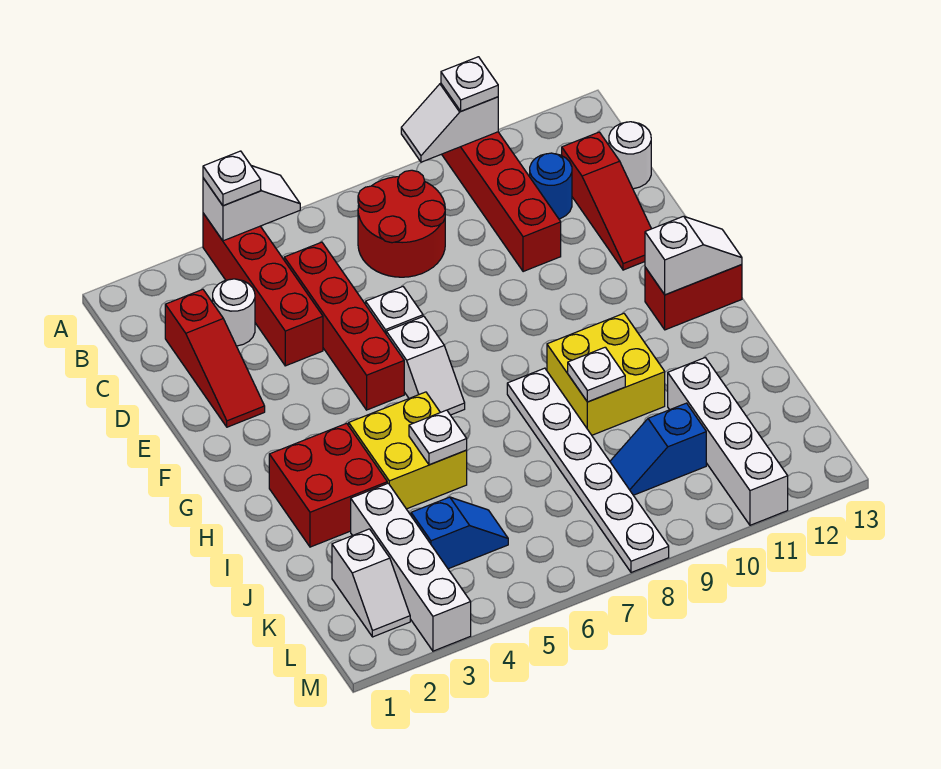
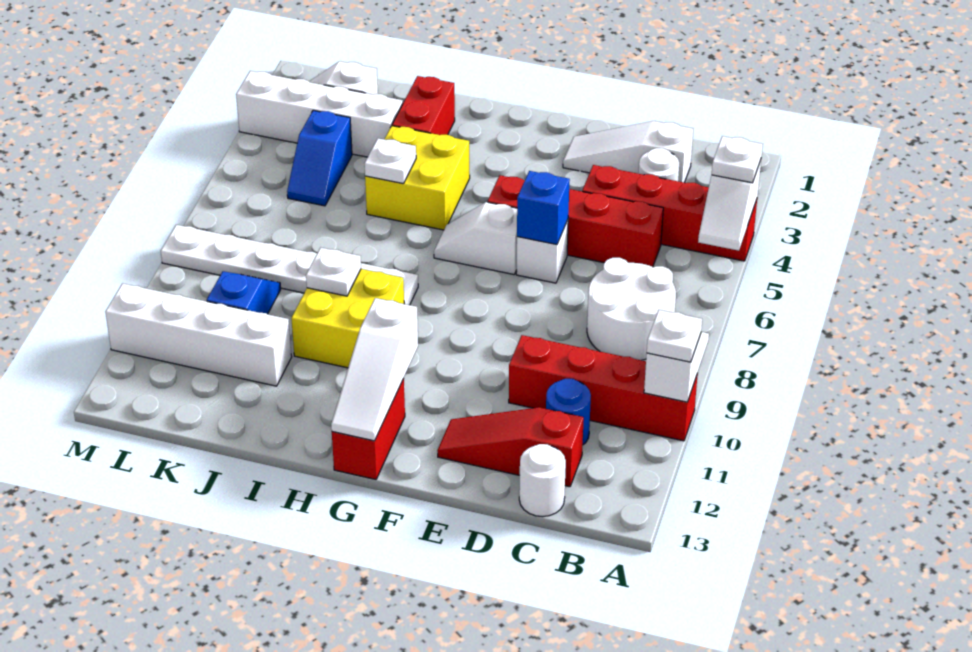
red 2x2 round brick [358,170,445,277] -> white 2x2 round brick [587,258,676,360]
red 1x3 slope [165,289,265,427] -> white 1x3 slope [563,121,693,183]
none -> blue 1x1 brick [517,171,570,244]
white 1x2 slope [645,216,742,295] -> white 1x3 slope [331,298,418,441]
red 2x2 brick [269,423,387,547] -> red 1x2 brick [392,76,455,135]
——————
When you retype the listing above, keep each line exactly as written and drop the pictures.

* **Answer to this exercise**:
red 2x2 round brick [358,170,445,277] -> white 2x2 round brick [587,258,676,360]
red 1x3 slope [165,289,265,427] -> white 1x3 slope [563,121,693,183]
none -> blue 1x1 brick [517,171,570,244]
white 1x2 slope [645,216,742,295] -> white 1x3 slope [331,298,418,441]
red 2x2 brick [269,423,387,547] -> red 1x2 brick [392,76,455,135]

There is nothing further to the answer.